(Entries for locating text and elements)
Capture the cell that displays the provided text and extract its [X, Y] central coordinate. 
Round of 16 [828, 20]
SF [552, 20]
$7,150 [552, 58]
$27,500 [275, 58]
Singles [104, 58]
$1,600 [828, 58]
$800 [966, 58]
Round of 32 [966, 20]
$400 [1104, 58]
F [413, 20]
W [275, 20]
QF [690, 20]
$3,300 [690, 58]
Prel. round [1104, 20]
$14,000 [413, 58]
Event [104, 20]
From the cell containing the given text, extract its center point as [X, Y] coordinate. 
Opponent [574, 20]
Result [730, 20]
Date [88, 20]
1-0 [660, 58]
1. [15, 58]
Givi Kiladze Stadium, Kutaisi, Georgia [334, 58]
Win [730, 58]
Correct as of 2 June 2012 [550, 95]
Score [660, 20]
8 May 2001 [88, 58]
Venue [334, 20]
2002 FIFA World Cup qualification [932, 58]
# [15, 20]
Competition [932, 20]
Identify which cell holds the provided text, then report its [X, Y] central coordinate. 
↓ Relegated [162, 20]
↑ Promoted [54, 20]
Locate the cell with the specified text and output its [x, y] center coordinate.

**WHAT THE TASK ASKS**
Reproduce the entries starting at the beginning and ending at the line that contains "2002 FIFA World Cup qualification [932, 58]", substituting "Rival" for "Opponent" and leaving everything else unchanged.

**TASK RESULT**
Capture the cell that displays the provided text and extract its [X, Y] central coordinate. 
Round of 16 [828, 20]
SF [552, 20]
$7,150 [552, 58]
$27,500 [275, 58]
Singles [104, 58]
$1,600 [828, 58]
$800 [966, 58]
Round of 32 [966, 20]
$400 [1104, 58]
F [413, 20]
W [275, 20]
QF [690, 20]
$3,300 [690, 58]
Prel. round [1104, 20]
$14,000 [413, 58]
Event [104, 20]
From the cell containing the given text, extract its center point as [X, Y] coordinate. 
Rival [574, 20]
Result [730, 20]
Date [88, 20]
1-0 [660, 58]
1. [15, 58]
Givi Kiladze Stadium, Kutaisi, Georgia [334, 58]
Win [730, 58]
Correct as of 2 June 2012 [550, 95]
Score [660, 20]
8 May 2001 [88, 58]
Venue [334, 20]
2002 FIFA World Cup qualification [932, 58]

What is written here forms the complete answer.